▶ _Directions_:
With the line containing "orange watering can: 6 -> 4" as the start and the line containing "purple cap: 5 -> 2" as the end, transcribe that span of the entries below exactly, including both.

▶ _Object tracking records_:
——————————

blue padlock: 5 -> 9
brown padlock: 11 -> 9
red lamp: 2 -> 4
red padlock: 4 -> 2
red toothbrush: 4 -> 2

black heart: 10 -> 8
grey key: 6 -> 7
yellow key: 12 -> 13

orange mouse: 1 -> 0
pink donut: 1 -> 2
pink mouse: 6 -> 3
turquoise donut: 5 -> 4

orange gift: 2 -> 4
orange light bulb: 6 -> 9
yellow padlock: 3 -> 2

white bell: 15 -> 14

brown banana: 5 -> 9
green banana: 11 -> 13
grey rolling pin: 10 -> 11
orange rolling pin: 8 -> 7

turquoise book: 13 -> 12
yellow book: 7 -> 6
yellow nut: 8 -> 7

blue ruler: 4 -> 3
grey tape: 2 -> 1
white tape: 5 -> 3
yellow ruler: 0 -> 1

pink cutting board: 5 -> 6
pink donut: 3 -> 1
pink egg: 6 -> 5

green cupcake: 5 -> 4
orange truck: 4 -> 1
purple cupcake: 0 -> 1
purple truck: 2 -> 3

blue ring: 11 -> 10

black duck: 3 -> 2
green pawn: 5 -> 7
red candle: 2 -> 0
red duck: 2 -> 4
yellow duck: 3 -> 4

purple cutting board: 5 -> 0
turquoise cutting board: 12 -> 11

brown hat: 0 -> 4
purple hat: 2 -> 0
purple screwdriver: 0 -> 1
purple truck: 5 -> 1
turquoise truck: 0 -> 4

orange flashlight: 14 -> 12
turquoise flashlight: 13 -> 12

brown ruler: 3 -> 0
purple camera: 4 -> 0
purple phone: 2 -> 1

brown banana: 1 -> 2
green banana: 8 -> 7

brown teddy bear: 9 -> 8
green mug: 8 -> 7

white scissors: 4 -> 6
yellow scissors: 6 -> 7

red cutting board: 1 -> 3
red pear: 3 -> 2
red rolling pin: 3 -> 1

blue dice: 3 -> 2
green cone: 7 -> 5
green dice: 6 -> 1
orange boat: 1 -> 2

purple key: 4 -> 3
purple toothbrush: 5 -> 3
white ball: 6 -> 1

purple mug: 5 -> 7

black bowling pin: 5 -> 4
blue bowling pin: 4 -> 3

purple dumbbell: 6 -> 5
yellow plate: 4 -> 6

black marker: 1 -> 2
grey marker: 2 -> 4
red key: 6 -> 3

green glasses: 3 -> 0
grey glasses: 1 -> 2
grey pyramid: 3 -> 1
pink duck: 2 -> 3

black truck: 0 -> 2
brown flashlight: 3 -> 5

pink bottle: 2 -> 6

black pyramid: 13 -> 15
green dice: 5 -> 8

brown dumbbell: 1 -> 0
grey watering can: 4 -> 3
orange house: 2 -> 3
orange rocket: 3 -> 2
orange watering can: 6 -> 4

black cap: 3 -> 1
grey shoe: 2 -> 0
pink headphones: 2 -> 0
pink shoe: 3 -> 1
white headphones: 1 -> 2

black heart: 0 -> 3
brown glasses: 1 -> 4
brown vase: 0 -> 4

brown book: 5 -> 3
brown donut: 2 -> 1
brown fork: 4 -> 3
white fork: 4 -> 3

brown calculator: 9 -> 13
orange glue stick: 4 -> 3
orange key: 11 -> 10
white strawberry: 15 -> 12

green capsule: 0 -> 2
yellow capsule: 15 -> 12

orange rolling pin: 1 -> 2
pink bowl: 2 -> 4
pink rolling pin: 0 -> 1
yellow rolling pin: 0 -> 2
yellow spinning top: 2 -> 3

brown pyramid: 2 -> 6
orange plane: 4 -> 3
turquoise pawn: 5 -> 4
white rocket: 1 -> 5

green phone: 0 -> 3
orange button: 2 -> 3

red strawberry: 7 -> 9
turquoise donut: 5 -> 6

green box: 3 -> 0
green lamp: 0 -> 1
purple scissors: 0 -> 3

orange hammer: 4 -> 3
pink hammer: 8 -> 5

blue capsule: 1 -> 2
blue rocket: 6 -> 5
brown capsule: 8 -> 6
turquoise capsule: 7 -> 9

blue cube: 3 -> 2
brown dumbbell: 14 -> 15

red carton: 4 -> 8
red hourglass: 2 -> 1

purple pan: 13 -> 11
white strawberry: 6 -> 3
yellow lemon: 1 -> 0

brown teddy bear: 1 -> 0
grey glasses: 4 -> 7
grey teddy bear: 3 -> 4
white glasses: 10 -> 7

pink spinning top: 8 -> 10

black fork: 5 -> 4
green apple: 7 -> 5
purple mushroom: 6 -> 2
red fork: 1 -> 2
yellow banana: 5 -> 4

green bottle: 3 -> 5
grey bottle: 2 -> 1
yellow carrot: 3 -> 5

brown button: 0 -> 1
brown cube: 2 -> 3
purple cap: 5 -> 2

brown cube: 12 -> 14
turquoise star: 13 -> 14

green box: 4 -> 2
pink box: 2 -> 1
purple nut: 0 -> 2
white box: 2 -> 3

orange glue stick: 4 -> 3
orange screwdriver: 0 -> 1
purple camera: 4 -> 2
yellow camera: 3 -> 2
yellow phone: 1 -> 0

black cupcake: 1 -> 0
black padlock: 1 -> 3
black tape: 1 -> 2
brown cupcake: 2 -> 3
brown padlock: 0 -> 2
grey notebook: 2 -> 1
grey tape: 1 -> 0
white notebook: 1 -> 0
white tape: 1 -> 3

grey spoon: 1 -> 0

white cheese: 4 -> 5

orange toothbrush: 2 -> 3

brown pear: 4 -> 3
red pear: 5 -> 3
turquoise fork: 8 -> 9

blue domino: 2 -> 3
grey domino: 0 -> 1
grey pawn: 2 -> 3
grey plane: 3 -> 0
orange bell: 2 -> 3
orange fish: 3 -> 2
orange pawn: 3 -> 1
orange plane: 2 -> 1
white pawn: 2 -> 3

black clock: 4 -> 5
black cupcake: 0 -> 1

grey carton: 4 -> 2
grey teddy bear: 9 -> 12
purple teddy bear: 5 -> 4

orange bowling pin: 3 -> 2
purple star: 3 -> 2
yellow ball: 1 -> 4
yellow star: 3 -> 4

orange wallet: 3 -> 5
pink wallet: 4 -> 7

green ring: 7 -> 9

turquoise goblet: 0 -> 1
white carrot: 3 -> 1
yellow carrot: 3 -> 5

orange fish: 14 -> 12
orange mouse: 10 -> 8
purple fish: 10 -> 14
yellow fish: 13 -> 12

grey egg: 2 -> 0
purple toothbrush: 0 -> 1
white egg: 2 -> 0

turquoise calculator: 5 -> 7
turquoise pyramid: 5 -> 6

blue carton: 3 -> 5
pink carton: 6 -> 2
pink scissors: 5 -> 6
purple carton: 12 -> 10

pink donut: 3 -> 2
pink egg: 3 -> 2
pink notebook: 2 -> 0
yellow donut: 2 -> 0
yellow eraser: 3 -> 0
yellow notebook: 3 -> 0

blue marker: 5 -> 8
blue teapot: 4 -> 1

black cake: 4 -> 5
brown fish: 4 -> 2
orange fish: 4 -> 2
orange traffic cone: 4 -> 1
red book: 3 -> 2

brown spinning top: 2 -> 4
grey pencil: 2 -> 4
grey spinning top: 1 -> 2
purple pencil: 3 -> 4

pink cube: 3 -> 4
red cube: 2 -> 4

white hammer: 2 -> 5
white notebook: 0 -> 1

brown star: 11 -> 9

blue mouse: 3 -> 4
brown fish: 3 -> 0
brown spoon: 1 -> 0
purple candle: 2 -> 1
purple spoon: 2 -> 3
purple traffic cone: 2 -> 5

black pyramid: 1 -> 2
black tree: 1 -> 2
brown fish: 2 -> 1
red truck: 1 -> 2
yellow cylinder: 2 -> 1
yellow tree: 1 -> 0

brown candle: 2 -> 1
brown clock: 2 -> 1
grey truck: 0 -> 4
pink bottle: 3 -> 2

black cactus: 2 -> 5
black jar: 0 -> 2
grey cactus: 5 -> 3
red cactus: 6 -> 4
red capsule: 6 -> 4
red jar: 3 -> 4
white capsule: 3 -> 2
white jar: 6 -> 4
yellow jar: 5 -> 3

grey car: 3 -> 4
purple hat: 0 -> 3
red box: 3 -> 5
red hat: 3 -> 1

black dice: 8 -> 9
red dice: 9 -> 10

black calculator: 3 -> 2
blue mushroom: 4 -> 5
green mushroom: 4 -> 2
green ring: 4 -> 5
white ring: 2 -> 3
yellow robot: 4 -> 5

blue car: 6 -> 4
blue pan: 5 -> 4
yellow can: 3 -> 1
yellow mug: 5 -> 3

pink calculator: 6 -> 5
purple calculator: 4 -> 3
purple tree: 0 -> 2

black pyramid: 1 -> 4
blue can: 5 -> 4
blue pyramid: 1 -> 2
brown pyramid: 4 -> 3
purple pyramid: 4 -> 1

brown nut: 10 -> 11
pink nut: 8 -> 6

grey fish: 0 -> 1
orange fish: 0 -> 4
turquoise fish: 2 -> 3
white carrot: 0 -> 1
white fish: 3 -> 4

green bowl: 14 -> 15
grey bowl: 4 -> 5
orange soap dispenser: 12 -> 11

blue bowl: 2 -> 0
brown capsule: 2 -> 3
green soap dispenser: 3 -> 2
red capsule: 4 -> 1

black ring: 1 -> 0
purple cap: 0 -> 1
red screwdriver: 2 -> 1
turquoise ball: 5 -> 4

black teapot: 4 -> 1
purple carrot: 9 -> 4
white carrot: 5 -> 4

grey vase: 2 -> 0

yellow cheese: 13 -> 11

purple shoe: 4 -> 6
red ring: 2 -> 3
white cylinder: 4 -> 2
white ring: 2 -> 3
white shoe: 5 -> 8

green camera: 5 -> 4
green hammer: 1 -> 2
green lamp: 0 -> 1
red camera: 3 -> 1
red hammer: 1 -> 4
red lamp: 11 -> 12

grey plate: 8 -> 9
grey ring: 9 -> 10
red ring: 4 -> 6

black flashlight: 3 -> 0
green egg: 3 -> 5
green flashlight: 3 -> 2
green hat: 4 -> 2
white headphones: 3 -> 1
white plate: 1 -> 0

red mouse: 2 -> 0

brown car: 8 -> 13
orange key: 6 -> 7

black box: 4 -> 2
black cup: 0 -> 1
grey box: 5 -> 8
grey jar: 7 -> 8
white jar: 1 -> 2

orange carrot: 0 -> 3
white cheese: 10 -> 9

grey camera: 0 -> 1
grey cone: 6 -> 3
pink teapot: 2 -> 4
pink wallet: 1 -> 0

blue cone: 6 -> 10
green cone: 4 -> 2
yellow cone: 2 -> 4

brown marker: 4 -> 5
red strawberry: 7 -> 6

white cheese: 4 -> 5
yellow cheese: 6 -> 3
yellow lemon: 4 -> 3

——————————

▶ _Answer box_:
orange watering can: 6 -> 4

black cap: 3 -> 1
grey shoe: 2 -> 0
pink headphones: 2 -> 0
pink shoe: 3 -> 1
white headphones: 1 -> 2

black heart: 0 -> 3
brown glasses: 1 -> 4
brown vase: 0 -> 4

brown book: 5 -> 3
brown donut: 2 -> 1
brown fork: 4 -> 3
white fork: 4 -> 3

brown calculator: 9 -> 13
orange glue stick: 4 -> 3
orange key: 11 -> 10
white strawberry: 15 -> 12

green capsule: 0 -> 2
yellow capsule: 15 -> 12

orange rolling pin: 1 -> 2
pink bowl: 2 -> 4
pink rolling pin: 0 -> 1
yellow rolling pin: 0 -> 2
yellow spinning top: 2 -> 3

brown pyramid: 2 -> 6
orange plane: 4 -> 3
turquoise pawn: 5 -> 4
white rocket: 1 -> 5

green phone: 0 -> 3
orange button: 2 -> 3

red strawberry: 7 -> 9
turquoise donut: 5 -> 6

green box: 3 -> 0
green lamp: 0 -> 1
purple scissors: 0 -> 3

orange hammer: 4 -> 3
pink hammer: 8 -> 5

blue capsule: 1 -> 2
blue rocket: 6 -> 5
brown capsule: 8 -> 6
turquoise capsule: 7 -> 9

blue cube: 3 -> 2
brown dumbbell: 14 -> 15

red carton: 4 -> 8
red hourglass: 2 -> 1

purple pan: 13 -> 11
white strawberry: 6 -> 3
yellow lemon: 1 -> 0

brown teddy bear: 1 -> 0
grey glasses: 4 -> 7
grey teddy bear: 3 -> 4
white glasses: 10 -> 7

pink spinning top: 8 -> 10

black fork: 5 -> 4
green apple: 7 -> 5
purple mushroom: 6 -> 2
red fork: 1 -> 2
yellow banana: 5 -> 4

green bottle: 3 -> 5
grey bottle: 2 -> 1
yellow carrot: 3 -> 5

brown button: 0 -> 1
brown cube: 2 -> 3
purple cap: 5 -> 2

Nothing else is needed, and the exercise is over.